- **Work task**:
In the material below, the lines between the one holding "KEYS pin K1: A2 -> D11" and the one holding "SD2 pin MOSI: A5 -> D11", inclusive, are to be set down word for word. Pictures stay out.

- **Material provided**:
━━━━
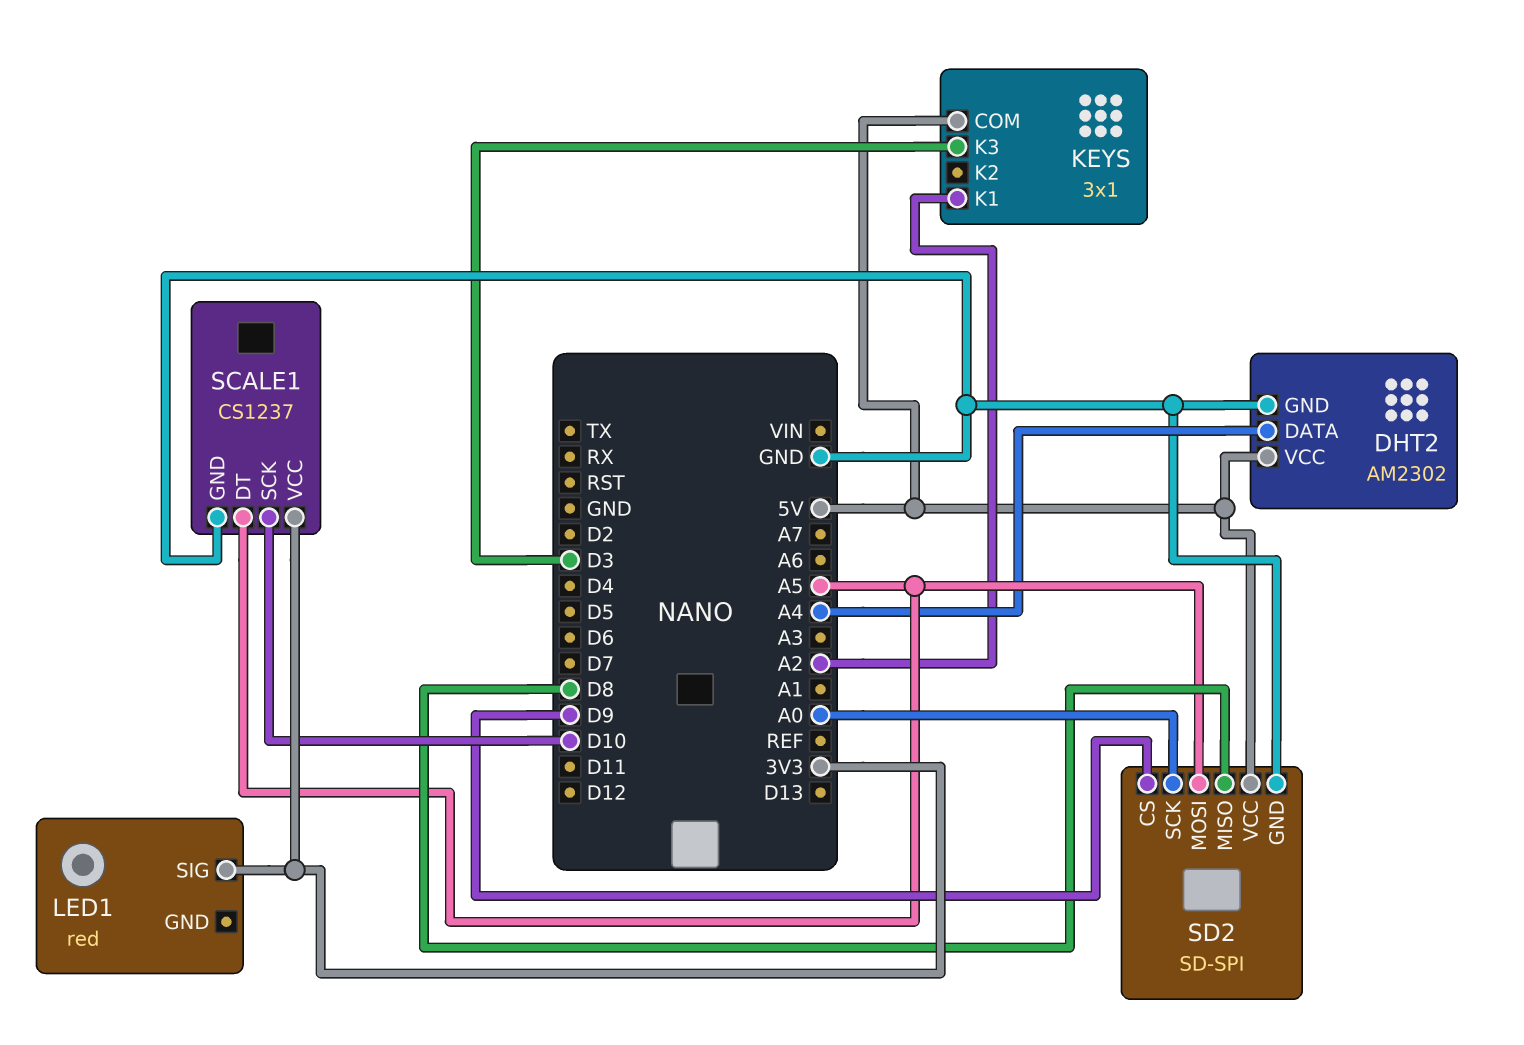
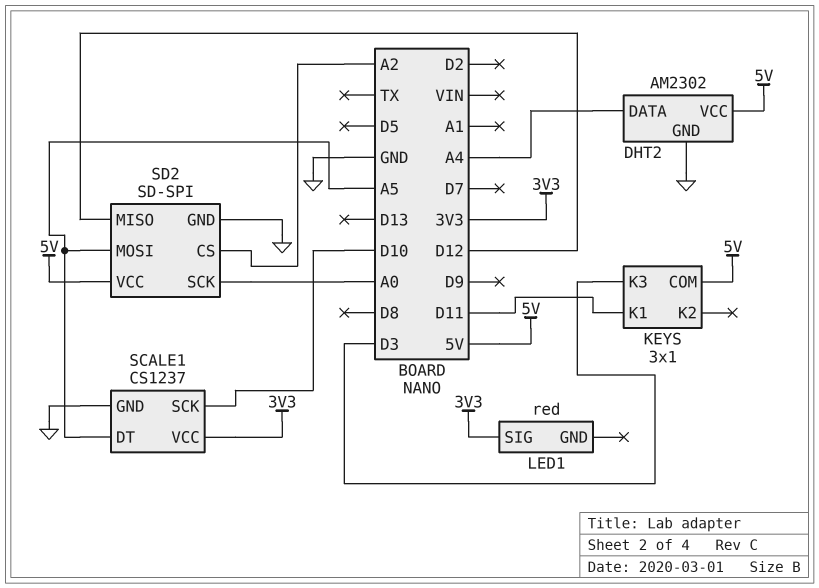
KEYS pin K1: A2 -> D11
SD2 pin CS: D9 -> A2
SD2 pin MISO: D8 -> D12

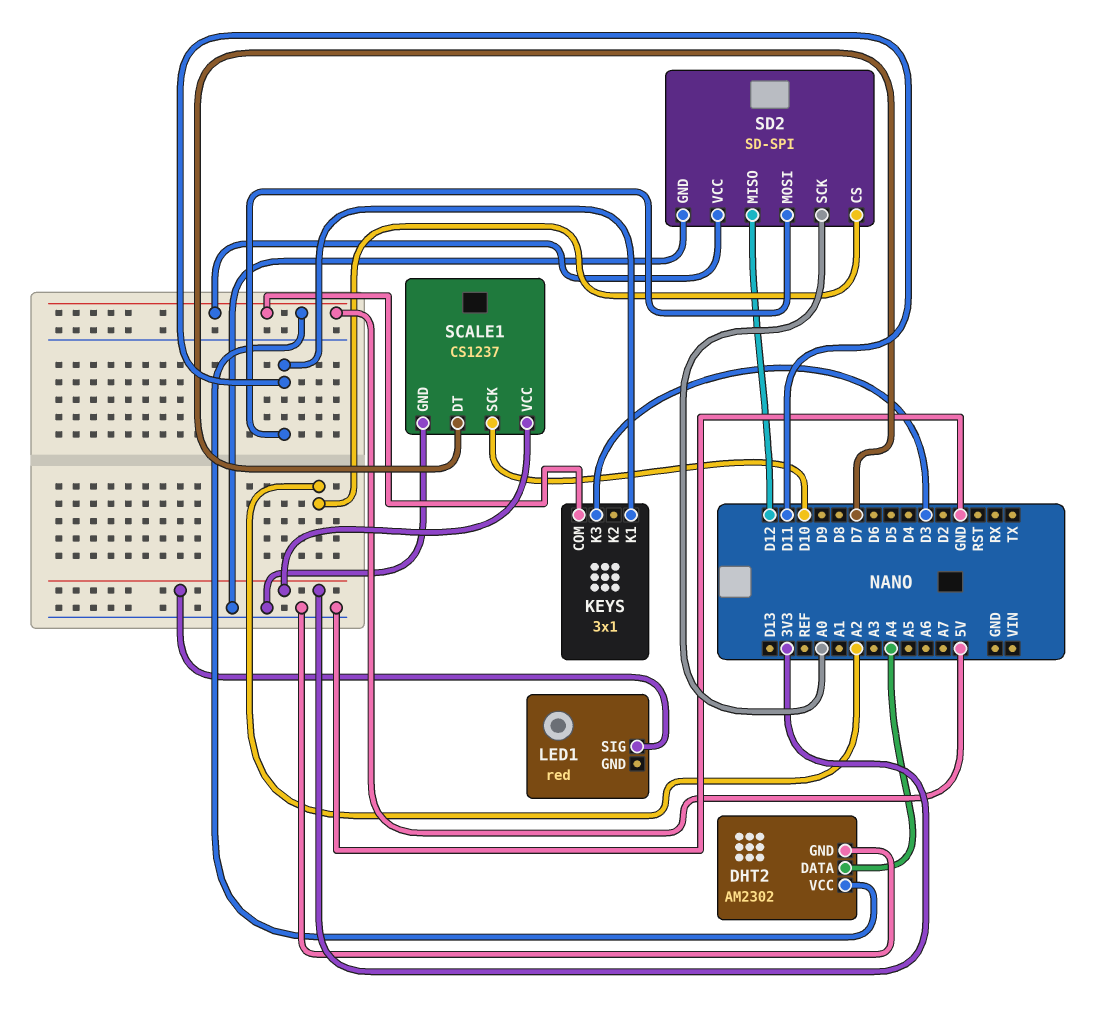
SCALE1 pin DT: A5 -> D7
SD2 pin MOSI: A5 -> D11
━━━━
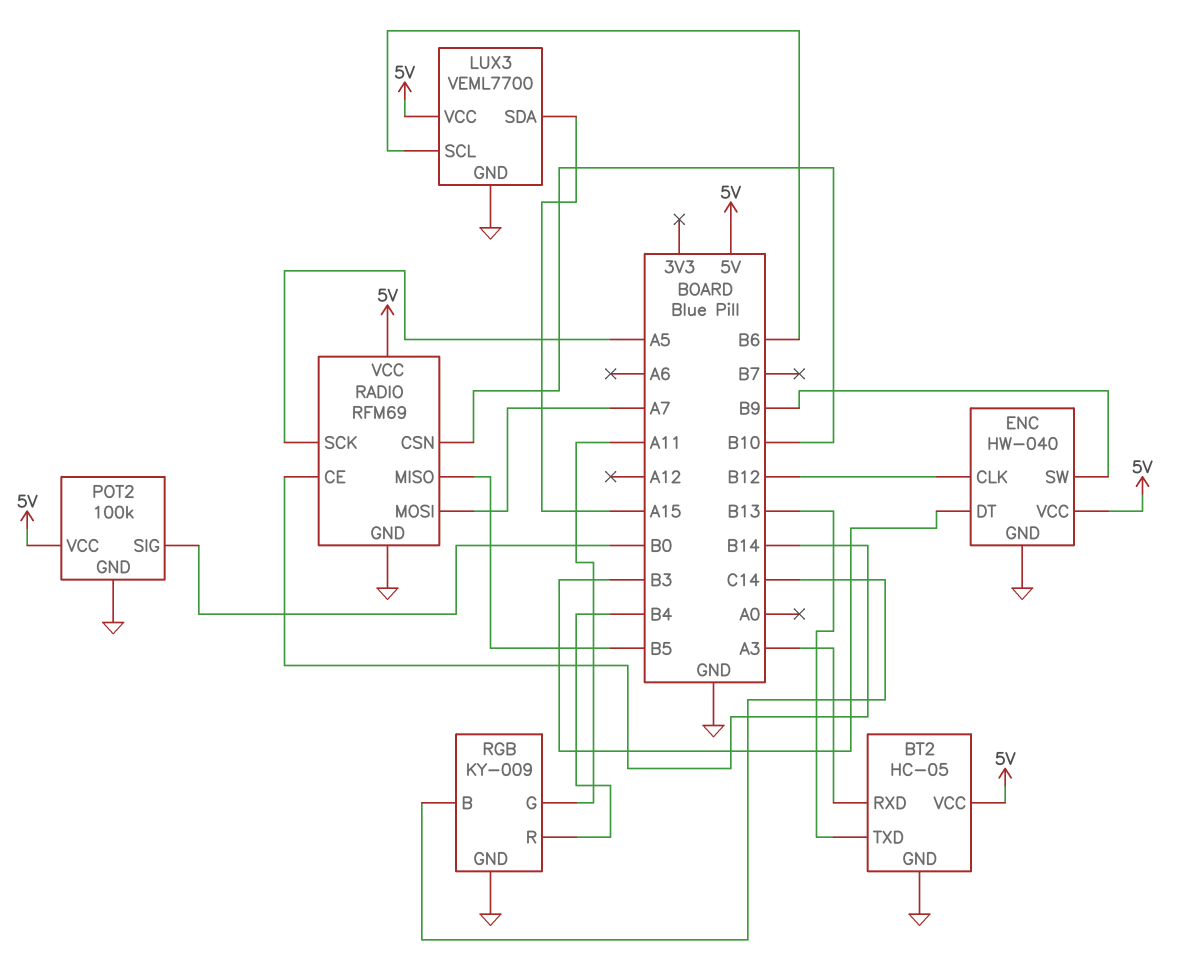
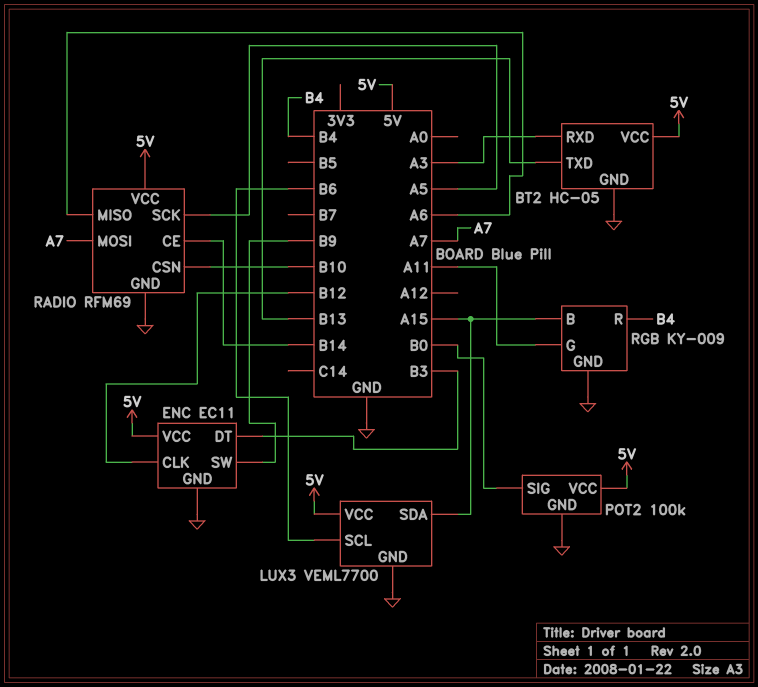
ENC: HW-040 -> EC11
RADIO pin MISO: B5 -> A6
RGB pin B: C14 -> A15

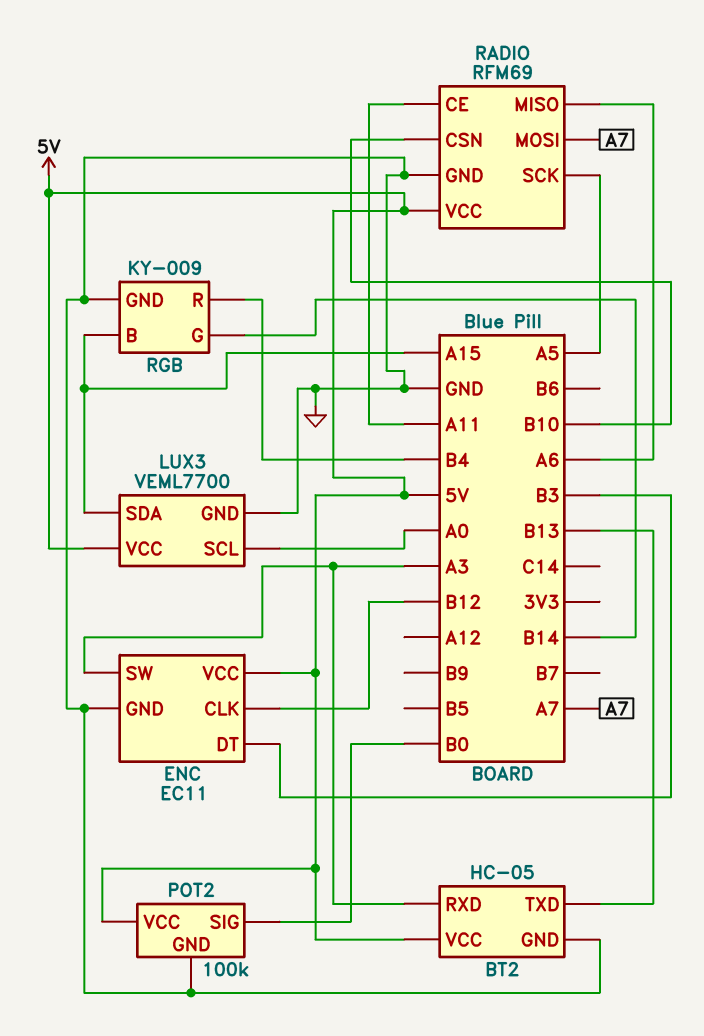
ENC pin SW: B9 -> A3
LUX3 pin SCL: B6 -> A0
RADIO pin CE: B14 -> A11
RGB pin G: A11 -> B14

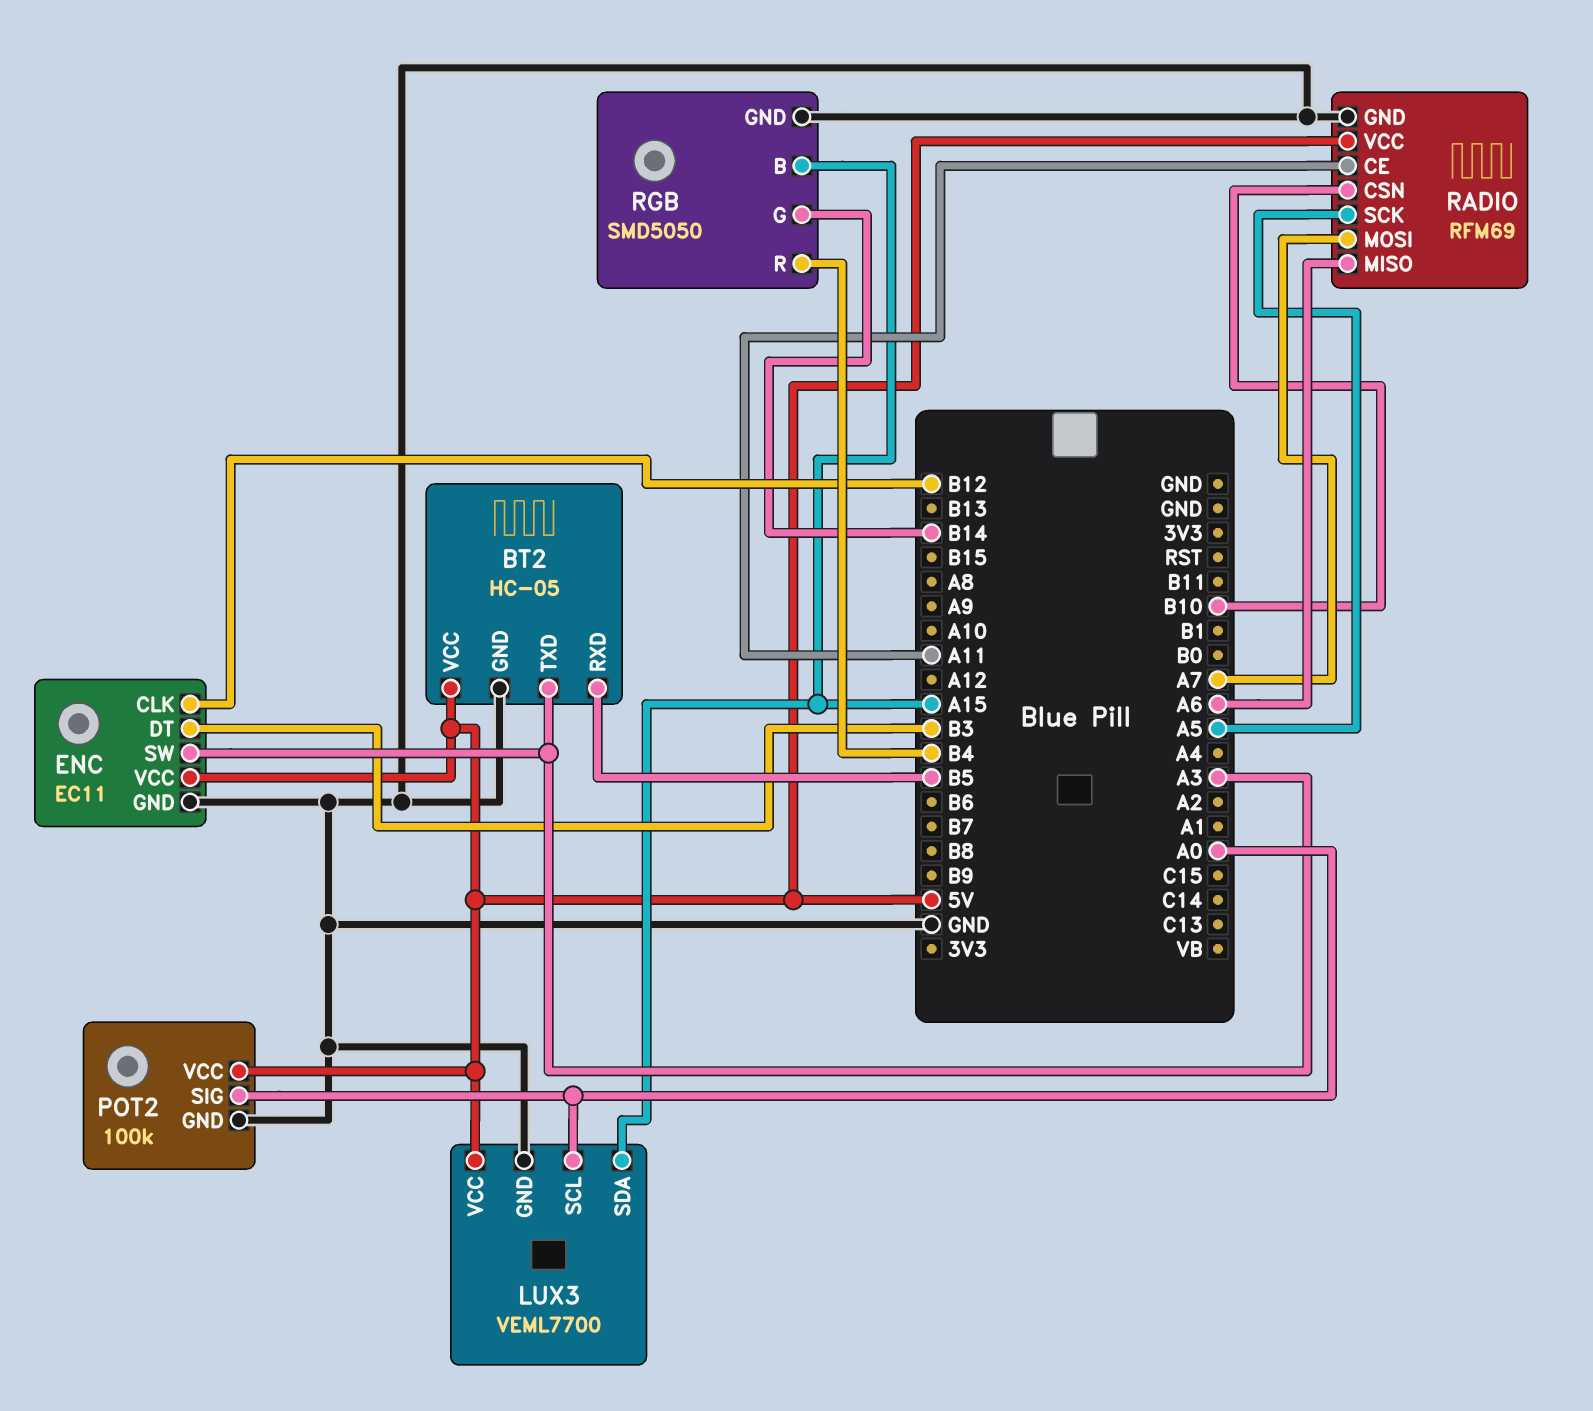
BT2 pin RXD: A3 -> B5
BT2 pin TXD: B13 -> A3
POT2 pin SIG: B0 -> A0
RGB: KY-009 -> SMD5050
━━━━
- **Answer for this exercise**:
KEYS pin K1: A2 -> D11
SD2 pin CS: D9 -> A2
SD2 pin MISO: D8 -> D12

SCALE1 pin DT: A5 -> D7
SD2 pin MOSI: A5 -> D11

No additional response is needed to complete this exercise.